### Requirement
Begin at the line that contains "(362, 266) = (170, 487): turquoise" and repeat every line from there to the end of the records below, inclusive, without adding any other line.

### Input records
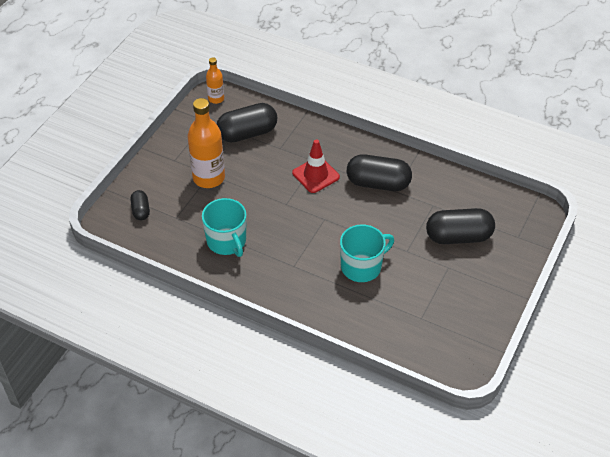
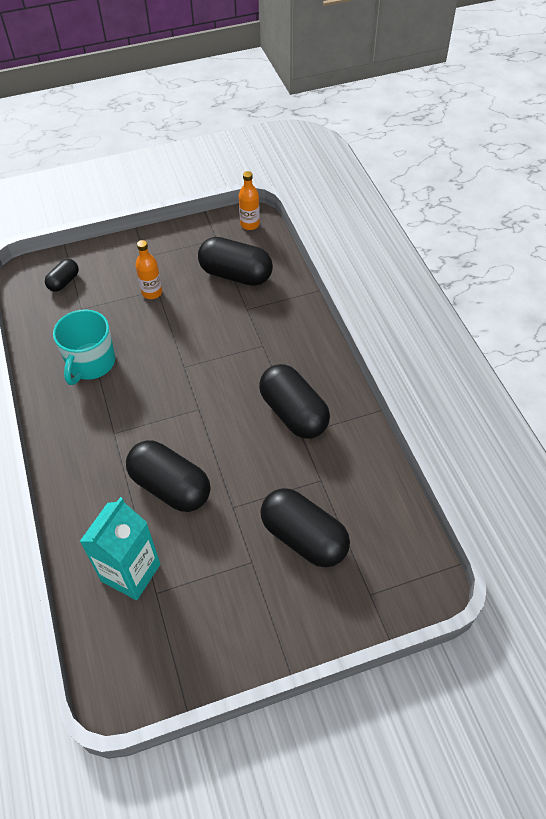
camera: 45 degrees right, 5 degrees up
(209, 178) = (152, 292): orange bottle -> orange bottle, size x0.54
(315, 175) = (245, 359): red traffic cone -> none
(362, 266) = (170, 487): turquoise mug -> black capsule
(396, 320) = (131, 572): none -> turquoise carton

### Completed exercise
(362, 266) = (170, 487): turquoise mug -> black capsule
(396, 320) = (131, 572): none -> turquoise carton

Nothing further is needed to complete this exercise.